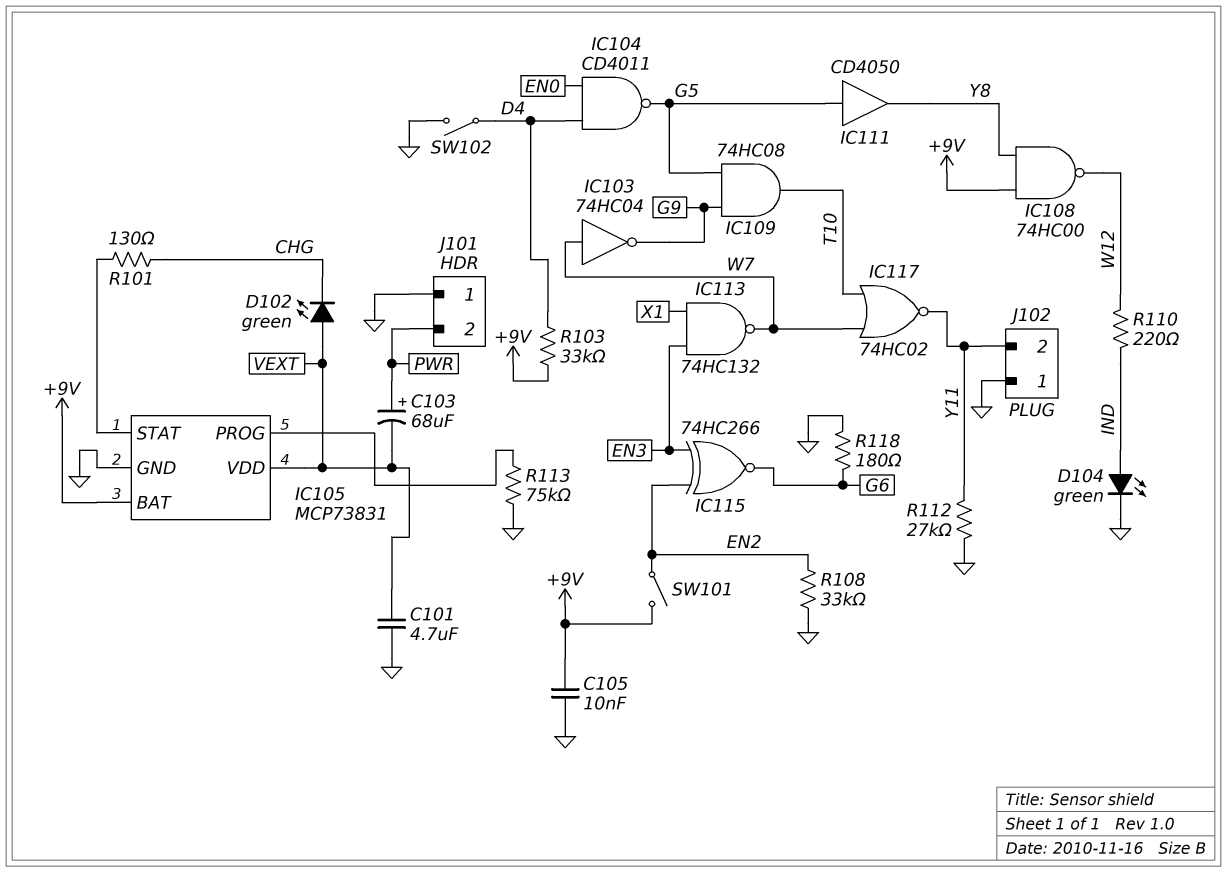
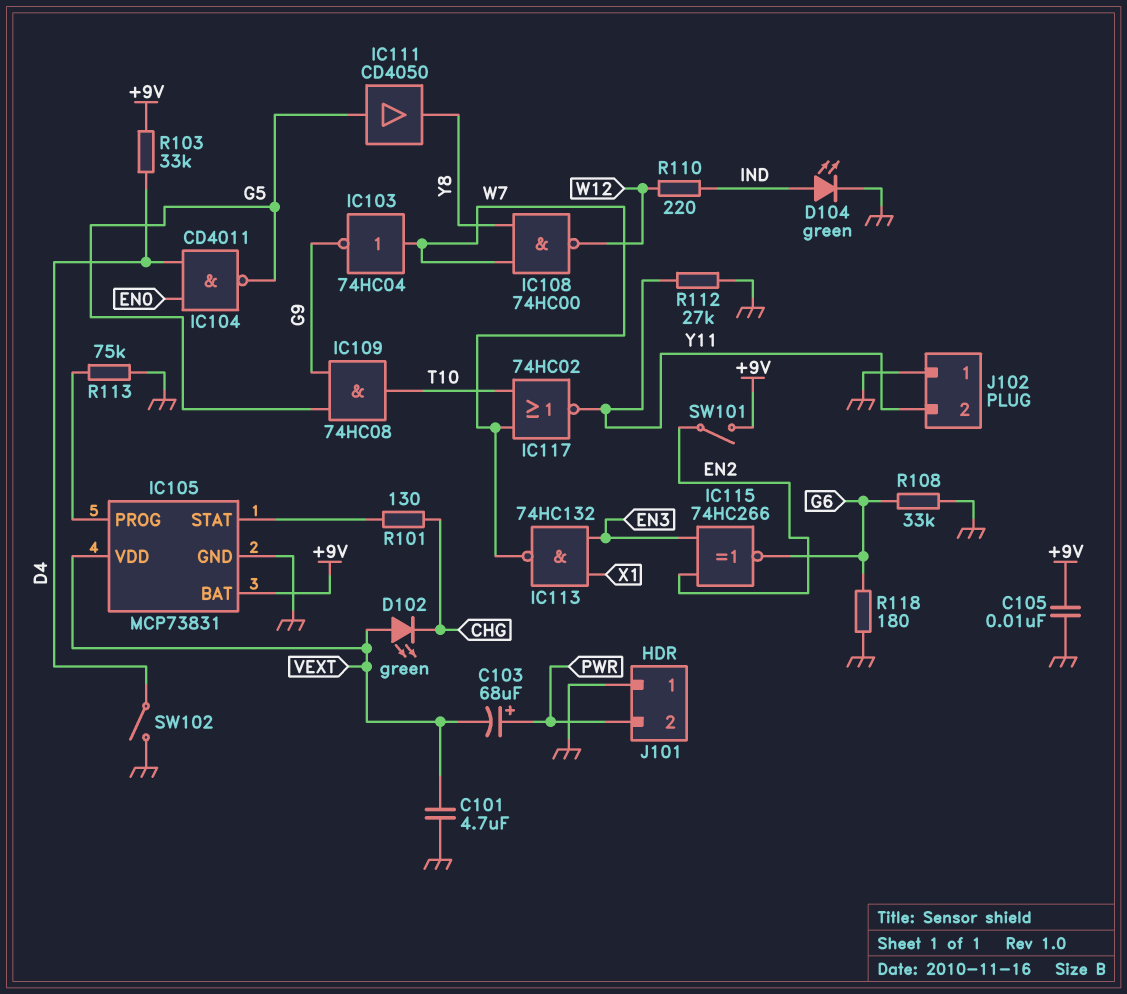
IC108: NAND 74HC00 (in +9V, in Y8, out W12) -> NAND 74HC00 (in W7, in Y8, out W12)
R108: 33k (EN2, GND) -> 33k (G6, GND)

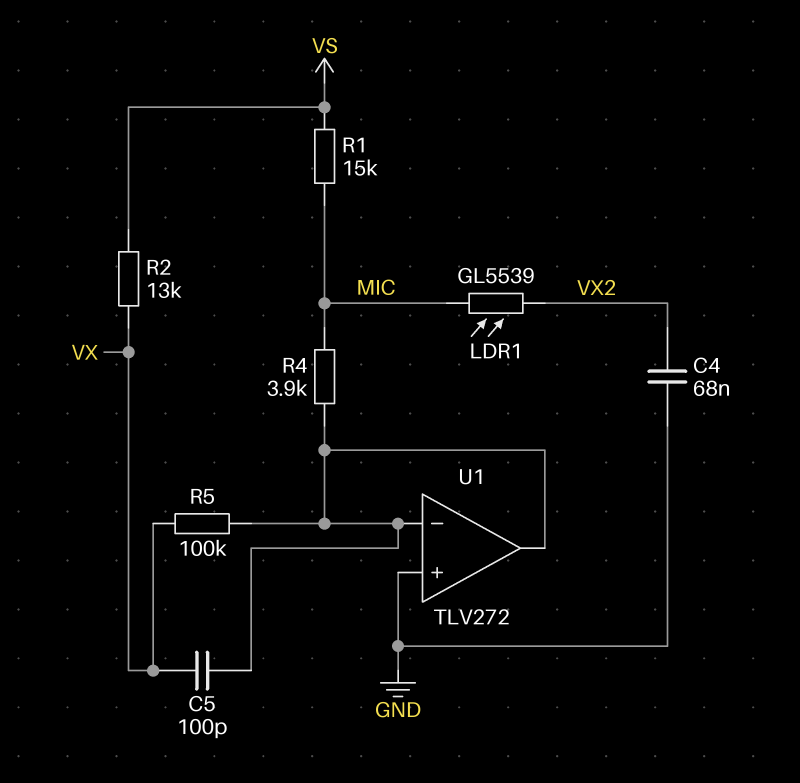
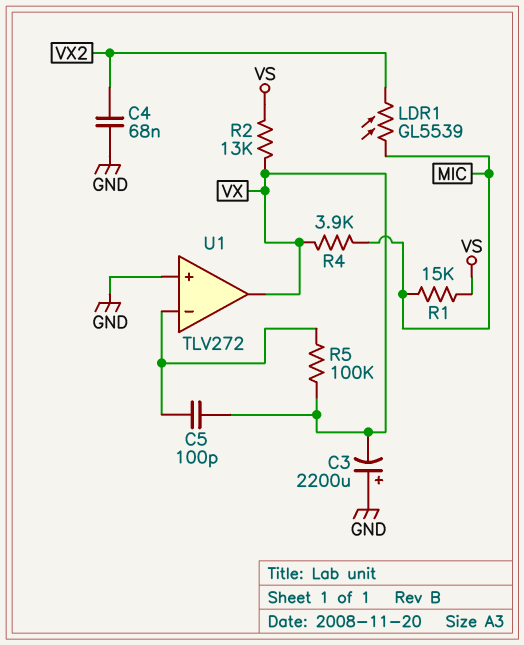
C3: none -> 2200uF (plus GND, minus VX)
R4: 3.9k (MIC, U1/in-) -> 3.9k (MIC, VX)
U1 pin out: U1/in- -> VX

Your goal
In the copy, leave out the pictures and restate the records exactly.

Reply to the task
IC108: NAND 74HC00 (in +9V, in Y8, out W12) -> NAND 74HC00 (in W7, in Y8, out W12)
R108: 33k (EN2, GND) -> 33k (G6, GND)

C3: none -> 2200uF (plus GND, minus VX)
R4: 3.9k (MIC, U1/in-) -> 3.9k (MIC, VX)
U1 pin out: U1/in- -> VX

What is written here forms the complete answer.